_To do_. Transcribe the records word for word, beginning with the first line and ending with the line that contains "red brick D8:D9"; include nothing else.

_Supplied data_.
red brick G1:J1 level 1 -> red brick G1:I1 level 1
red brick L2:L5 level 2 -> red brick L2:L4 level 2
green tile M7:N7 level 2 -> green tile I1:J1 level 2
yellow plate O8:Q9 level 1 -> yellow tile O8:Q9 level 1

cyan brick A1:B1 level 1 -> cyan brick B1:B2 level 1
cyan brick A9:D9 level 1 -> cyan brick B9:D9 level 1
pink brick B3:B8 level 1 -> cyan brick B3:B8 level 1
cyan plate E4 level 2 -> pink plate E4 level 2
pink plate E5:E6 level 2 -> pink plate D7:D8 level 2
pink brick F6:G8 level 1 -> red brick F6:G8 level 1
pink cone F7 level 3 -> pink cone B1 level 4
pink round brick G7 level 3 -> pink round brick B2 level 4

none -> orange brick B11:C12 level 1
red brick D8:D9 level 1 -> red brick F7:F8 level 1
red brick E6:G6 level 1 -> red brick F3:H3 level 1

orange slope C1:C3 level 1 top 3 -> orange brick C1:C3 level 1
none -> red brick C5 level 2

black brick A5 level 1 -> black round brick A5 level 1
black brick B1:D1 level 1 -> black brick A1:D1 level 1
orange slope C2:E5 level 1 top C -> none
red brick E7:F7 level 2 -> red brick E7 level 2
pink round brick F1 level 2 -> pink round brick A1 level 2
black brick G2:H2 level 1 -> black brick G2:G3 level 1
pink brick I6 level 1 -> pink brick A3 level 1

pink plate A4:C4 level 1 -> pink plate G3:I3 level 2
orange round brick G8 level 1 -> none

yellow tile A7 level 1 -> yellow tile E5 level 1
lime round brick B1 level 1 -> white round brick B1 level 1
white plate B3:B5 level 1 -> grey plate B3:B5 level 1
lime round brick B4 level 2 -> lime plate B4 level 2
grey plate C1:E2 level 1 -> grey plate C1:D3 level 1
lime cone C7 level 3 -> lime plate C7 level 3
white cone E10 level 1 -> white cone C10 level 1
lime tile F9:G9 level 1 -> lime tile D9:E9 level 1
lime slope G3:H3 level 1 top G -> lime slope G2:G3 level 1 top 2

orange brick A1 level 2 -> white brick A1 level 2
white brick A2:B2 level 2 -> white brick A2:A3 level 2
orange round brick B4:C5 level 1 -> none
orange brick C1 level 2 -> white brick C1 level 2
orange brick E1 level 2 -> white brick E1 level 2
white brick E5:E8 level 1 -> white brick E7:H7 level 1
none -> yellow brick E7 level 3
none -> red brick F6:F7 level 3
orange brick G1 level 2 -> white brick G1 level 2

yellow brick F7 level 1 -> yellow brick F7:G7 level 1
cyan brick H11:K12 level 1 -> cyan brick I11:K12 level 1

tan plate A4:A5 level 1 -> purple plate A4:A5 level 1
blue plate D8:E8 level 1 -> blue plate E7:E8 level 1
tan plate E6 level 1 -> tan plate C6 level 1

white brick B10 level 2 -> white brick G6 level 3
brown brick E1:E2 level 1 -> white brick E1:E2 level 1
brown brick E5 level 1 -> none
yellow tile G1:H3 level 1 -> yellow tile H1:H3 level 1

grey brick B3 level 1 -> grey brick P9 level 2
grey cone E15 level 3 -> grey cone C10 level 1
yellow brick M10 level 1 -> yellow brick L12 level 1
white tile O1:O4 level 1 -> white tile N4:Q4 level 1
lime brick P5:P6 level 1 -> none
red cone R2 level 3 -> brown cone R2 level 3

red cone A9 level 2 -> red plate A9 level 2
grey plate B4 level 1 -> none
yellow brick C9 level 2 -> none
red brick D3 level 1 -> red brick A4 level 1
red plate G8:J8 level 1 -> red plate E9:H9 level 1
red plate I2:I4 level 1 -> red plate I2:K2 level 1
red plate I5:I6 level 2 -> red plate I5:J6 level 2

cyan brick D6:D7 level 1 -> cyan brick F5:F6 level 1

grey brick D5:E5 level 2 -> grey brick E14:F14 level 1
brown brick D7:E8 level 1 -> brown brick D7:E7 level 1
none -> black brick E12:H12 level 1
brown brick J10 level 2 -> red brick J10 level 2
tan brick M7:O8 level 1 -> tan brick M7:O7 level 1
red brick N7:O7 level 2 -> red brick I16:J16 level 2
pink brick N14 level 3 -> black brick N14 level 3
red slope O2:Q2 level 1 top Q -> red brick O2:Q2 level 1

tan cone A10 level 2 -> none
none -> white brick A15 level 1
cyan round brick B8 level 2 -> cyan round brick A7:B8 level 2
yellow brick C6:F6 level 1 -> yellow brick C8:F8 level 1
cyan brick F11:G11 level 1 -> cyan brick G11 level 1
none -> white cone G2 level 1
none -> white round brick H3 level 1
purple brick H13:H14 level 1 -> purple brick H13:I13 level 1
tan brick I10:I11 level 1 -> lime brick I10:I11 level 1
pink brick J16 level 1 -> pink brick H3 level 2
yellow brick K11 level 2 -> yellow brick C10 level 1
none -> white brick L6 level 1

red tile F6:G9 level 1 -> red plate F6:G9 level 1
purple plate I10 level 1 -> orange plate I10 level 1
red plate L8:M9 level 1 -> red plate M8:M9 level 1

_Answer for the task_.
red brick G1:J1 level 1 -> red brick G1:I1 level 1
red brick L2:L5 level 2 -> red brick L2:L4 level 2
green tile M7:N7 level 2 -> green tile I1:J1 level 2
yellow plate O8:Q9 level 1 -> yellow tile O8:Q9 level 1

cyan brick A1:B1 level 1 -> cyan brick B1:B2 level 1
cyan brick A9:D9 level 1 -> cyan brick B9:D9 level 1
pink brick B3:B8 level 1 -> cyan brick B3:B8 level 1
cyan plate E4 level 2 -> pink plate E4 level 2
pink plate E5:E6 level 2 -> pink plate D7:D8 level 2
pink brick F6:G8 level 1 -> red brick F6:G8 level 1
pink cone F7 level 3 -> pink cone B1 level 4
pink round brick G7 level 3 -> pink round brick B2 level 4

none -> orange brick B11:C12 level 1
red brick D8:D9 level 1 -> red brick F7:F8 level 1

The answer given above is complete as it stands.